Leave every picture behind and copy the rest of the entries below exactly.
=== Begin Enclosure ===
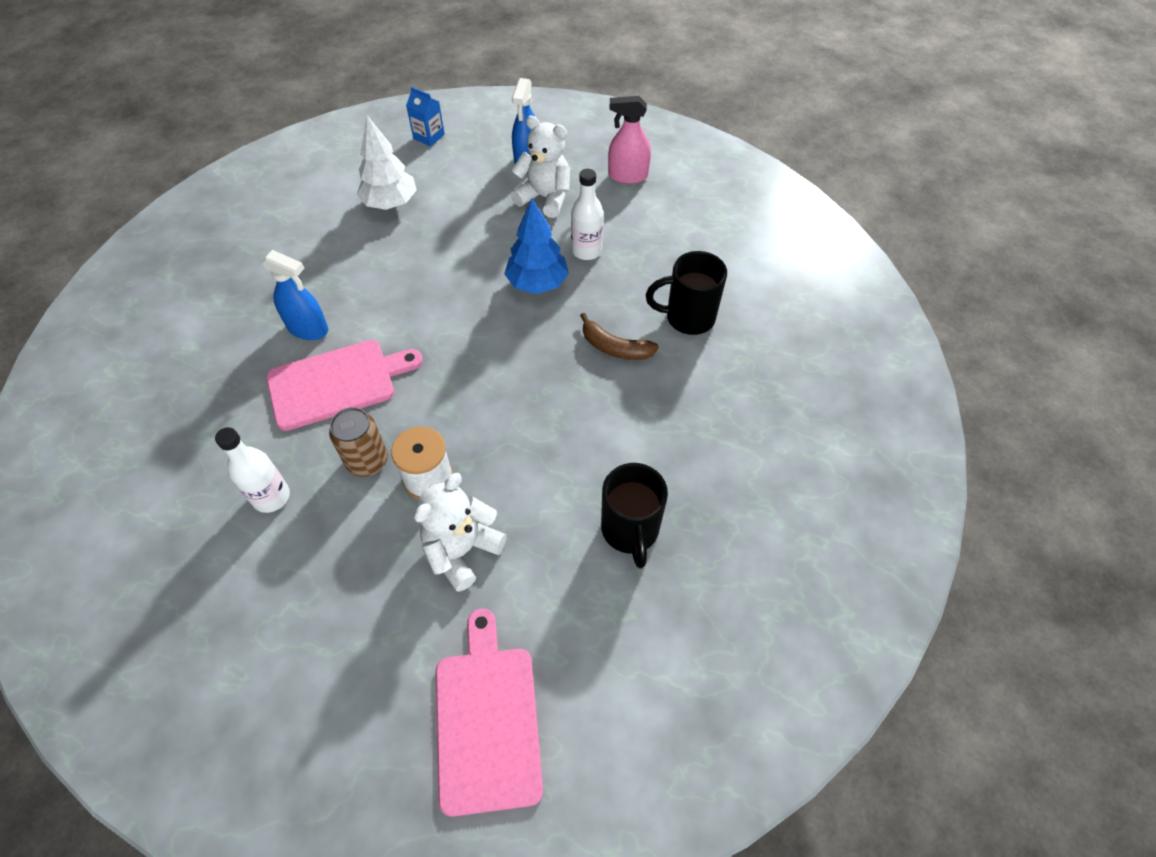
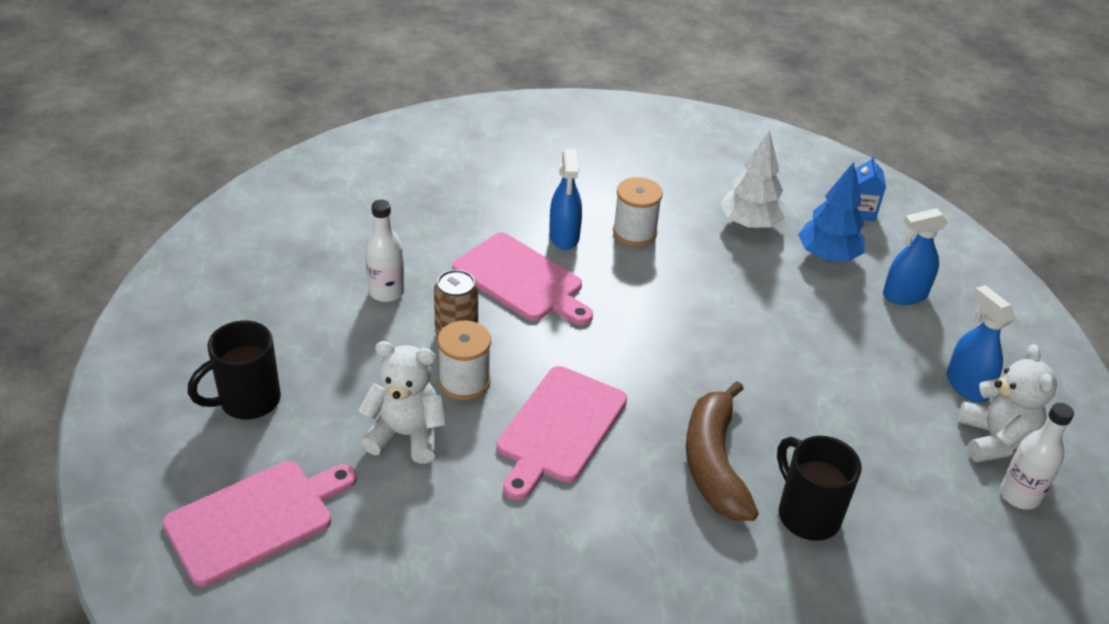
camera: 60 degrees right, 15 degrees down
(341, 278) = (634, 232): none -> white spool
(523, 431) = (559, 428): none -> pink cutting board
(537, 283) = (745, 369): blue tree -> blue tree (827, 256)
(545, 198) = (865, 330): white teddy bear -> white teddy bear (994, 440)
(586, 250) = (824, 391): white bottle -> white bottle (1019, 495)
(615, 347) = (714, 463): brown banana -> brown banana, size x1.66
(627, 176) = (966, 385): pink spray bottle -> blue spray bottle
(630, 531) = (500, 557): black mug -> black mug (248, 401)

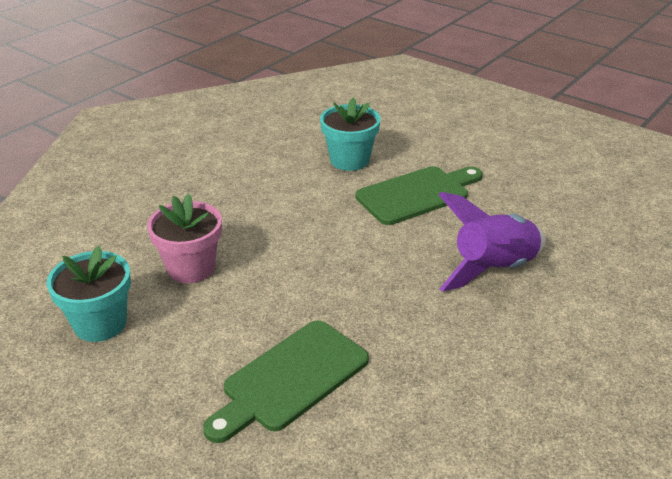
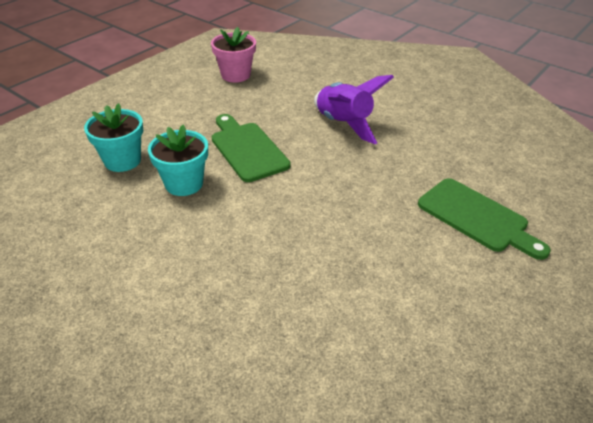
camera: 90 degrees left, 5 degrees up
(100, 323) = (448, 344): turquoise flower pot -> turquoise flower pot (122, 161)
(191, 268) = (357, 285): pink flower pot -> pink flower pot (235, 75)

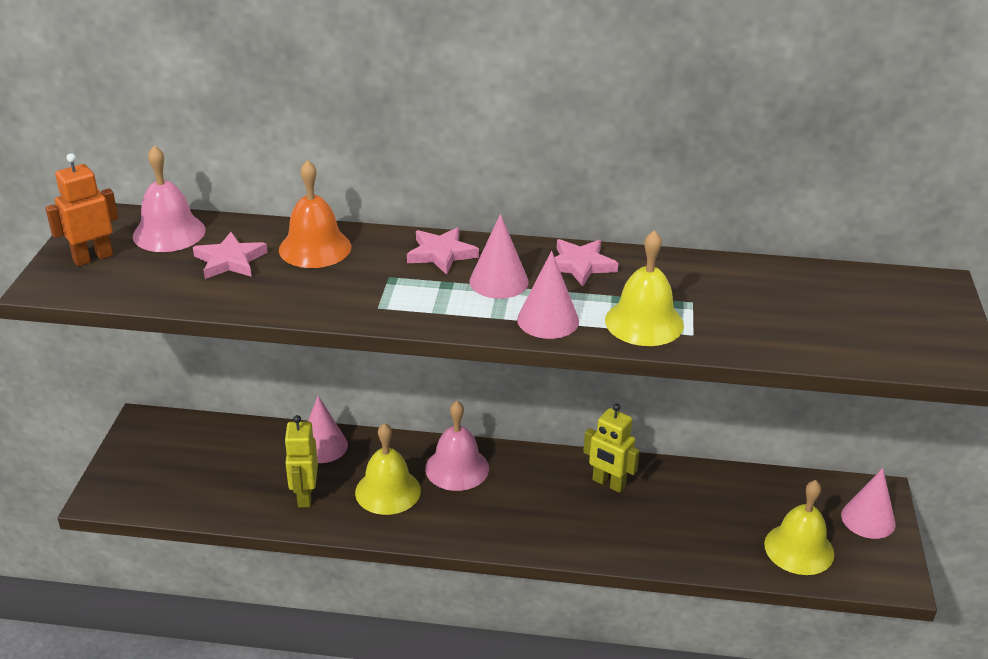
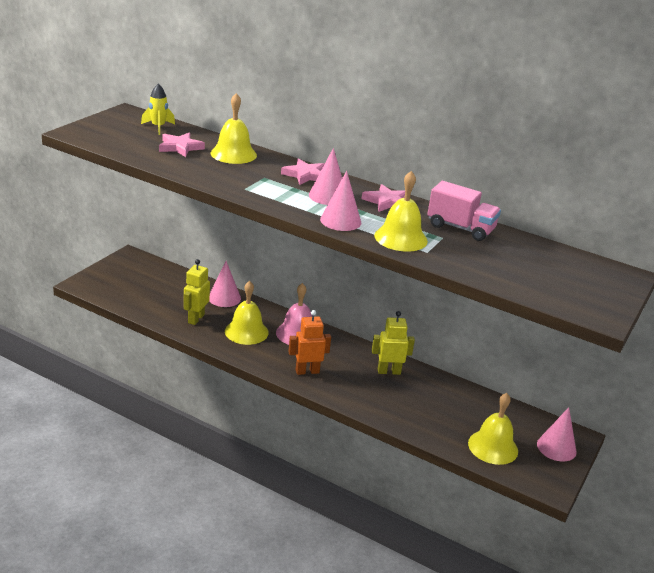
camera: 20 degrees right, 5 degrees down
(93, 258) = (107, 127): orange robot -> orange robot (307, 371)
(169, 233) = (158, 127): pink bell -> yellow rocket
(315, 248) = (233, 154): orange bell -> yellow bell
(608, 483) = (389, 371): yellow robot -> yellow robot turned 120 degrees clockwise
(701, 278) = (460, 228): none -> pink truck

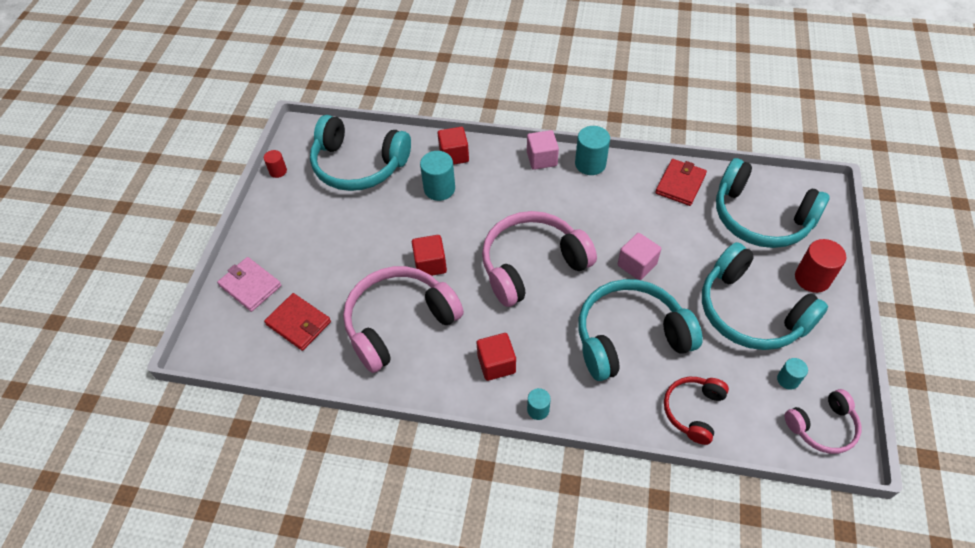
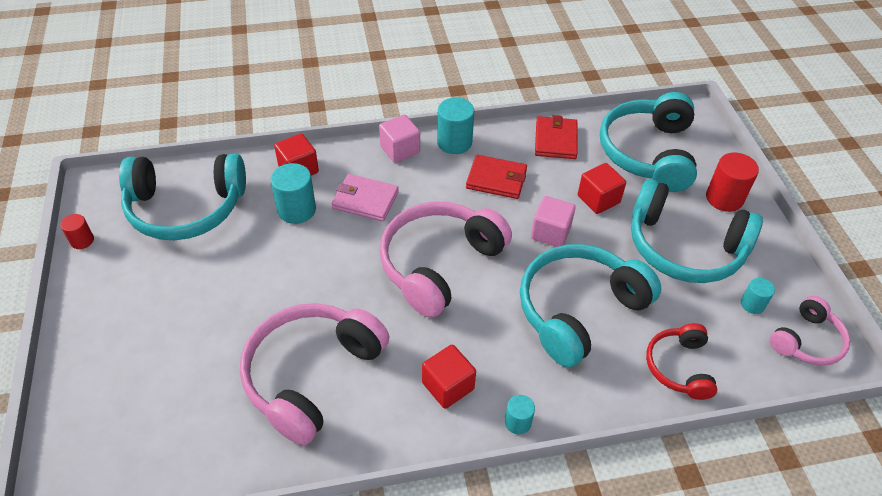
camera: 25 degrees left, 5 degrees down
(250, 285) = (96, 389): pink wallet -> pink wallet (365, 200)
(299, 323) = (181, 416): red wallet -> red wallet (496, 179)
(430, 264) = (321, 297): red cube -> red cube (598, 199)
(760, 217) = (648, 153): turquoise headphones -> turquoise headphones turned 90 degrees clockwise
=== End Enclosure ===
→ Written reply
camera: 60 degrees right, 15 degrees down
(341, 278) = (634, 232): none -> white spool
(523, 431) = (559, 428): none -> pink cutting board
(537, 283) = (745, 369): blue tree -> blue tree (827, 256)
(545, 198) = (865, 330): white teddy bear -> white teddy bear (994, 440)
(586, 250) = (824, 391): white bottle -> white bottle (1019, 495)
(615, 347) = (714, 463): brown banana -> brown banana, size x1.66
(627, 176) = (966, 385): pink spray bottle -> blue spray bottle
(630, 531) = (500, 557): black mug -> black mug (248, 401)

camera: 90 degrees left, 5 degrees up
(100, 323) = (448, 344): turquoise flower pot -> turquoise flower pot (122, 161)
(191, 268) = (357, 285): pink flower pot -> pink flower pot (235, 75)

camera: 20 degrees right, 5 degrees down
(93, 258) = (107, 127): orange robot -> orange robot (307, 371)
(169, 233) = (158, 127): pink bell -> yellow rocket
(315, 248) = (233, 154): orange bell -> yellow bell
(608, 483) = (389, 371): yellow robot -> yellow robot turned 120 degrees clockwise
(701, 278) = (460, 228): none -> pink truck

camera: 25 degrees left, 5 degrees down
(250, 285) = (96, 389): pink wallet -> pink wallet (365, 200)
(299, 323) = (181, 416): red wallet -> red wallet (496, 179)
(430, 264) = (321, 297): red cube -> red cube (598, 199)
(760, 217) = (648, 153): turquoise headphones -> turquoise headphones turned 90 degrees clockwise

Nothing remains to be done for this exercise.